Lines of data

__________________________________________________

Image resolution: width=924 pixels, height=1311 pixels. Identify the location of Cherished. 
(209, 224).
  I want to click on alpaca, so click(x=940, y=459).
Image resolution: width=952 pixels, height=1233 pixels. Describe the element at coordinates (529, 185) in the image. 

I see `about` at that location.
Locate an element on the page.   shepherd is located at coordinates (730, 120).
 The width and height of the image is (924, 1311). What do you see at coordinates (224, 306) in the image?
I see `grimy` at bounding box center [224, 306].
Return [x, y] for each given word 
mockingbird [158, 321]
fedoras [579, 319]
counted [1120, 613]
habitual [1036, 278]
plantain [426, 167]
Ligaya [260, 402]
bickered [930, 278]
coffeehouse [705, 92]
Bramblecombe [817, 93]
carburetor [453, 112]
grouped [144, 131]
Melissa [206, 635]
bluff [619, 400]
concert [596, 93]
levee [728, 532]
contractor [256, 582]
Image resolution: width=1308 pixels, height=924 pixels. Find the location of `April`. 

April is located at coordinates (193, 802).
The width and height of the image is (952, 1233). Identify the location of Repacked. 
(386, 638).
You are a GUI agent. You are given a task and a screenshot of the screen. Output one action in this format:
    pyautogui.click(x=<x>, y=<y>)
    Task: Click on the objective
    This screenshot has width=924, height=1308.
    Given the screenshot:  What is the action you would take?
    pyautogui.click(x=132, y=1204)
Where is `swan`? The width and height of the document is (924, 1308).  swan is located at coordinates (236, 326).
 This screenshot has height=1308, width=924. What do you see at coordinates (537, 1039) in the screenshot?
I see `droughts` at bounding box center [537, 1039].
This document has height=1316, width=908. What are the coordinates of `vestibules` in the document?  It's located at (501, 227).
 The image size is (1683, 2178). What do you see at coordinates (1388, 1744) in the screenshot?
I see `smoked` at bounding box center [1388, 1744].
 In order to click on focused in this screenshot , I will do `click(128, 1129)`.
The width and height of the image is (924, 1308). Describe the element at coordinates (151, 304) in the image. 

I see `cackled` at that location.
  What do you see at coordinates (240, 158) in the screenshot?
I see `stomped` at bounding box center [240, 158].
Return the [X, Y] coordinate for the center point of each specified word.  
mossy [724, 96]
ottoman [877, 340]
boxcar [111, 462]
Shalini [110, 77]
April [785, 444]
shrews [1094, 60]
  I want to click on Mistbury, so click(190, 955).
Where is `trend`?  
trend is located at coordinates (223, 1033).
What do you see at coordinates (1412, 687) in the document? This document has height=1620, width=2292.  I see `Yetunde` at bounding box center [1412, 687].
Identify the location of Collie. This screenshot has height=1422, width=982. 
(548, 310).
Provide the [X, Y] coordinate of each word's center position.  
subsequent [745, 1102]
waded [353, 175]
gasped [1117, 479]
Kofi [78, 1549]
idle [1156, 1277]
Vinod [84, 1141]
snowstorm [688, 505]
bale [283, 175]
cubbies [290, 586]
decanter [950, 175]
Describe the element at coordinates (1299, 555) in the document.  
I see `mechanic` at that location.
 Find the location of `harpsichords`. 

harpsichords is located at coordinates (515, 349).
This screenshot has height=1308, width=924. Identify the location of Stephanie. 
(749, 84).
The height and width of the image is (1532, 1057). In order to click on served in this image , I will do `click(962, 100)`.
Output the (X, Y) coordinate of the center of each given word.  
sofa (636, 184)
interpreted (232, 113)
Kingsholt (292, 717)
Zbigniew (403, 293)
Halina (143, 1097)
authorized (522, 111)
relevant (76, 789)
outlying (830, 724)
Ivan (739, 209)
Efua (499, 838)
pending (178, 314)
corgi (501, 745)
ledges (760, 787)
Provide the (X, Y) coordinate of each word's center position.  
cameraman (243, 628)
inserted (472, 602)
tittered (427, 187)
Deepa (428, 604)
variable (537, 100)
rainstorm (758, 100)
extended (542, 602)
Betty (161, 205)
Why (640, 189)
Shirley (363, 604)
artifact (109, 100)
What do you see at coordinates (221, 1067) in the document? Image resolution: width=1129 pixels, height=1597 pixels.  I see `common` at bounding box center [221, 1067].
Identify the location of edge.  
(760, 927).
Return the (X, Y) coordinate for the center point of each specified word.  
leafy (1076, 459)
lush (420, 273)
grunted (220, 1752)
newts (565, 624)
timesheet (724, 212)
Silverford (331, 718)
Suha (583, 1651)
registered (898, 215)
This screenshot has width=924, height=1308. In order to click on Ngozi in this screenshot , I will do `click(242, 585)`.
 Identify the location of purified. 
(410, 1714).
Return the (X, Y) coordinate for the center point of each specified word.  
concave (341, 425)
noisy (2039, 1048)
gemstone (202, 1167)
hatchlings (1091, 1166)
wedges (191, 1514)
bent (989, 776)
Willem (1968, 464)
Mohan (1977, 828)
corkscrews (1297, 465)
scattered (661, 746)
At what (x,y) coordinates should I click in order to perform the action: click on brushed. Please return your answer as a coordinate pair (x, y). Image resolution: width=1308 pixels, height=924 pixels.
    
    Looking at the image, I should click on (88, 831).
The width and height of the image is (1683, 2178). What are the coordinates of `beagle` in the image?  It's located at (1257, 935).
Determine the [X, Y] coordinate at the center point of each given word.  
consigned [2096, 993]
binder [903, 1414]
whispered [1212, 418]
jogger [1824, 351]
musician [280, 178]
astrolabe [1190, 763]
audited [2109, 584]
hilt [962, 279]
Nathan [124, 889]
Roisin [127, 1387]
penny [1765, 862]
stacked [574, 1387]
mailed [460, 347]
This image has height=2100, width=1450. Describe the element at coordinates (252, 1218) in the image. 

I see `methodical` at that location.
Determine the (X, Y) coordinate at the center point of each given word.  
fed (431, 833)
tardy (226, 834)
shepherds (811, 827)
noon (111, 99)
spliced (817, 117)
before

__________________________________________________

**Requirements:**
Copy out, word for word, the stretch of records from the line containing "scattered (661, 746)" through the end of the records.

**In response:**
scattered (661, 746)
At what (x,y) coordinates should I click in order to perform the action: click on brushed. Please return your answer as a coordinate pair (x, y). Image resolution: width=1308 pixels, height=924 pixels.
    
    Looking at the image, I should click on (88, 831).
The width and height of the image is (1683, 2178). What are the coordinates of `beagle` in the image?  It's located at (1257, 935).
Determine the [X, Y] coordinate at the center point of each given word.  
consigned [2096, 993]
binder [903, 1414]
whispered [1212, 418]
jogger [1824, 351]
musician [280, 178]
astrolabe [1190, 763]
audited [2109, 584]
hilt [962, 279]
Nathan [124, 889]
Roisin [127, 1387]
penny [1765, 862]
stacked [574, 1387]
mailed [460, 347]
This image has height=2100, width=1450. Describe the element at coordinates (252, 1218) in the image. 

I see `methodical` at that location.
Determine the (X, Y) coordinate at the center point of each given word.  
fed (431, 833)
tardy (226, 834)
shepherds (811, 827)
noon (111, 99)
spliced (817, 117)
before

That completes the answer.